▶ [EXERCISE]: Once the pictures are set aside, reproduce the entries below exactly.

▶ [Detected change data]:

======

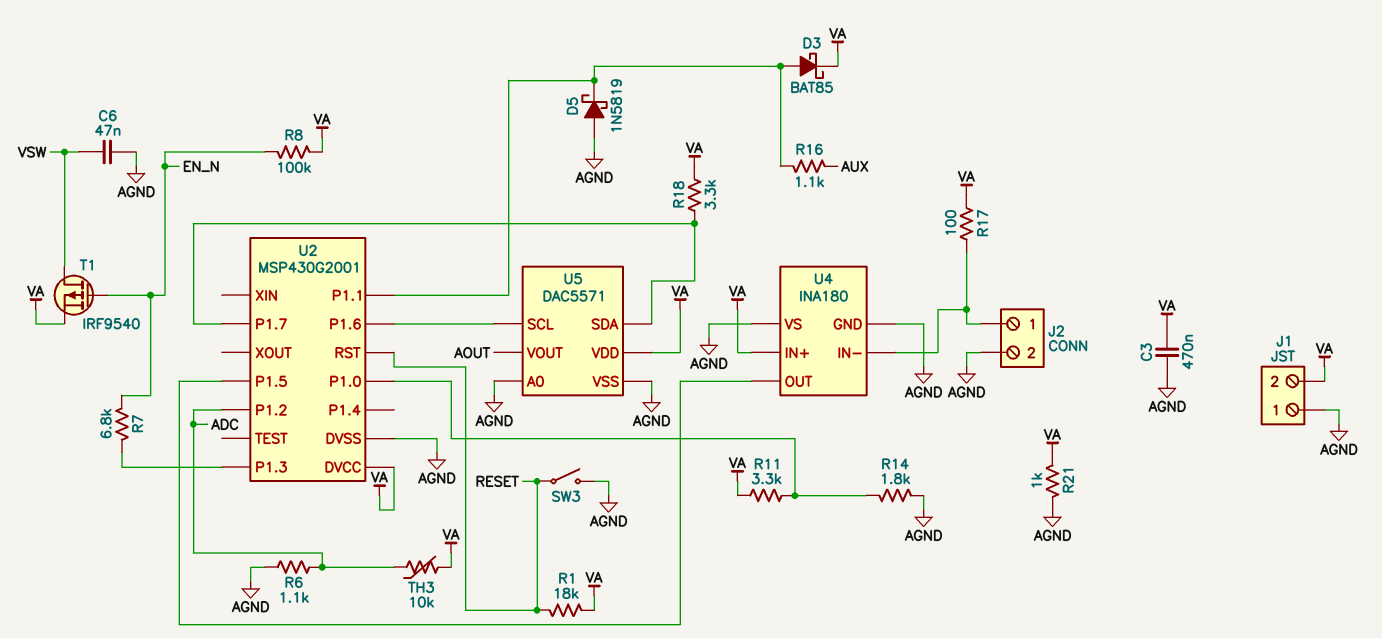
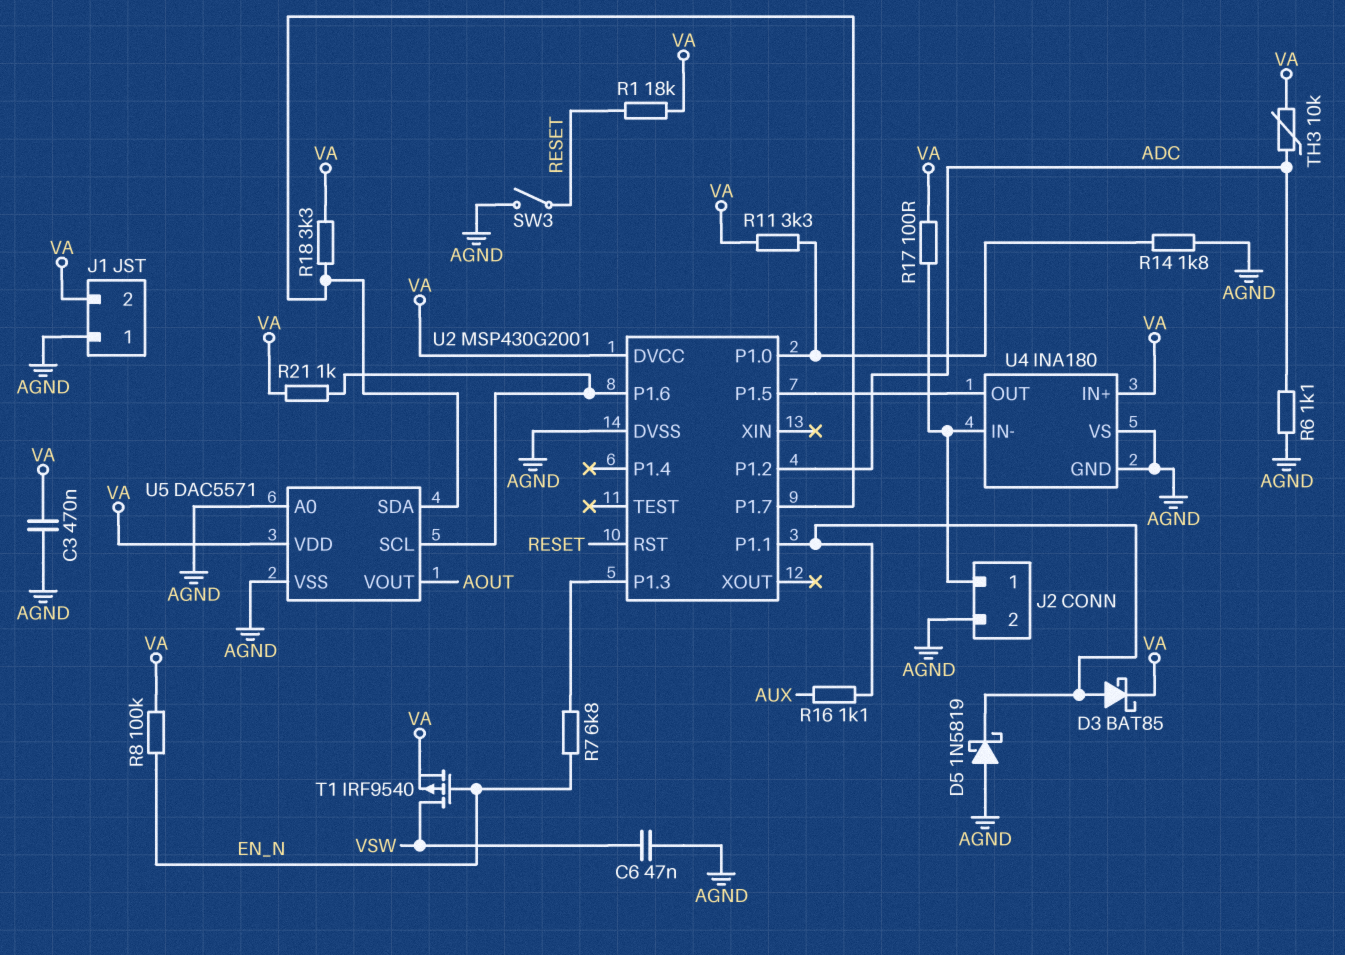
R21: 1k (AGND, VA) -> 1k (U2/P1.6, VA)

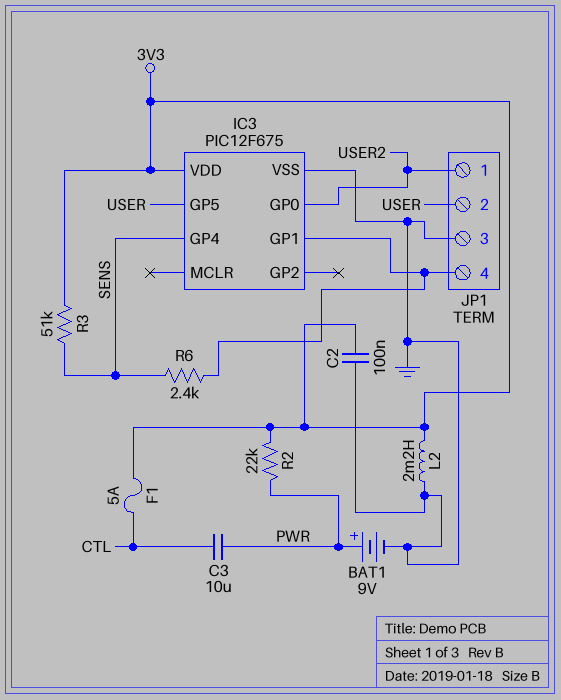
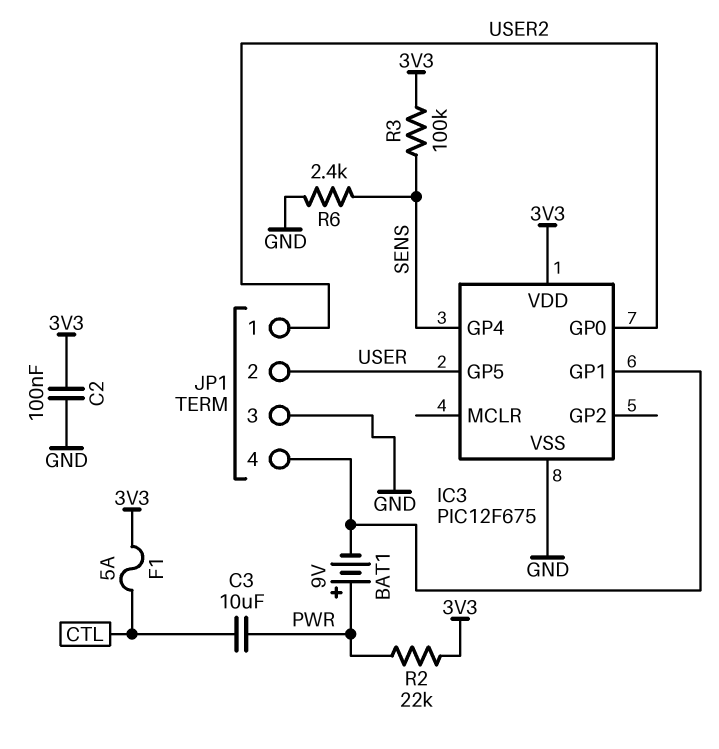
BAT1: 9V (plus PWR, minus GND) -> 9V (plus PWR, minus IC3/GP1)
L2: 2.2mH (3V3, GND) -> none
R3: 51k (3V3, SENS) -> 100k (3V3, SENS)
R6: 2.4k (IC3/GP1, SENS) -> 2.4k (GND, SENS)

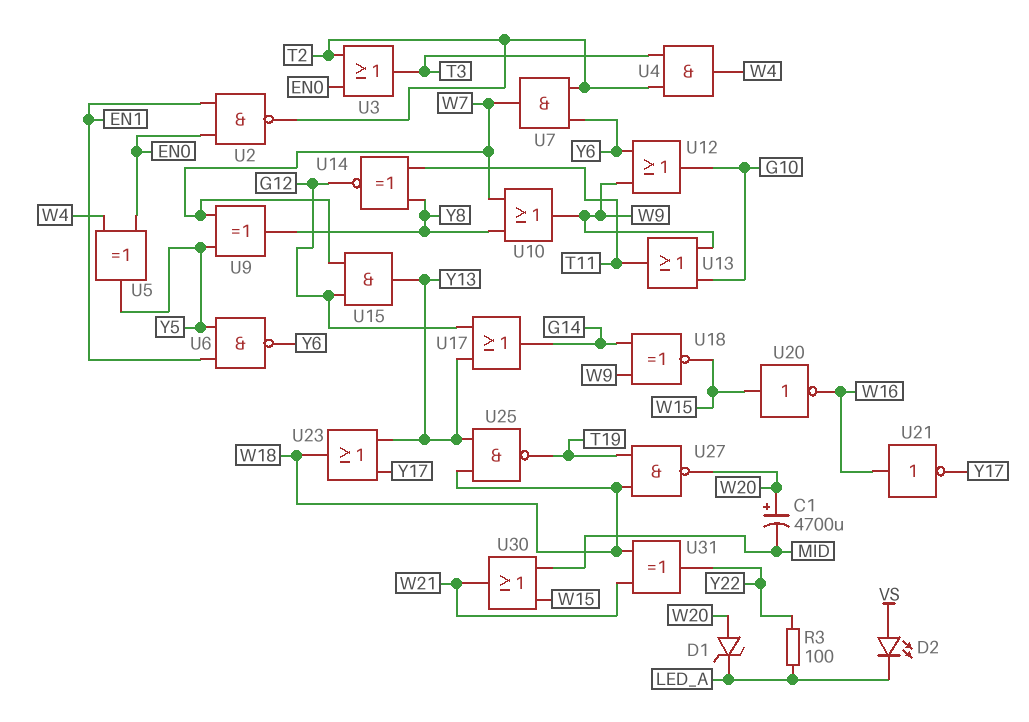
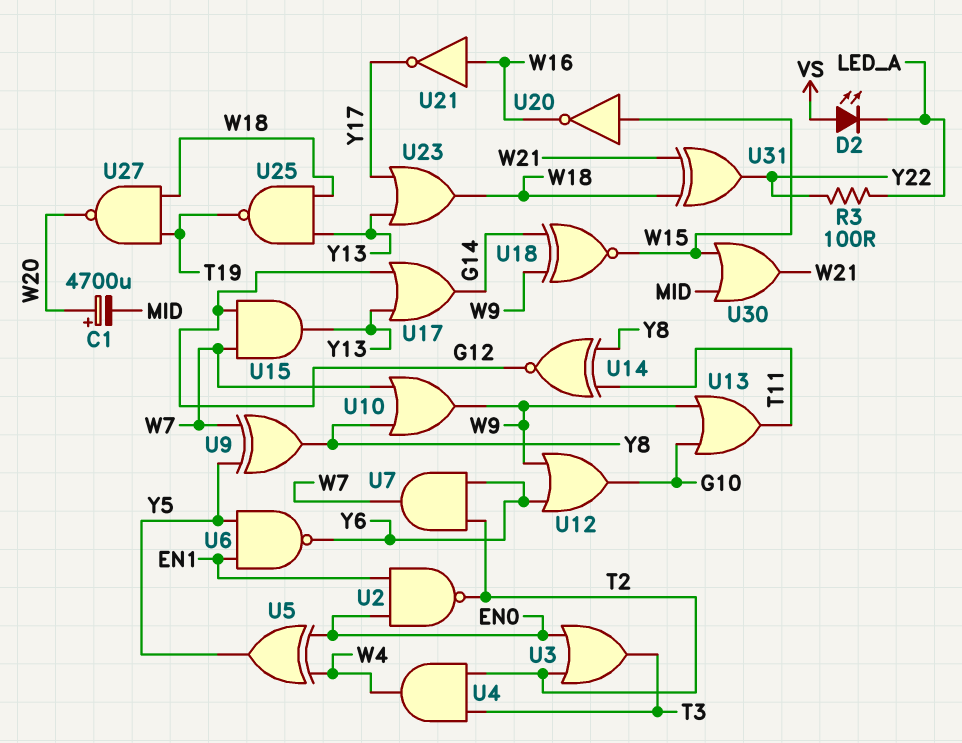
D1: zener (A W20, K LED_A) -> none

======

▶ [RESPONSE AREA]:
R21: 1k (AGND, VA) -> 1k (U2/P1.6, VA)

BAT1: 9V (plus PWR, minus GND) -> 9V (plus PWR, minus IC3/GP1)
L2: 2.2mH (3V3, GND) -> none
R3: 51k (3V3, SENS) -> 100k (3V3, SENS)
R6: 2.4k (IC3/GP1, SENS) -> 2.4k (GND, SENS)

D1: zener (A W20, K LED_A) -> none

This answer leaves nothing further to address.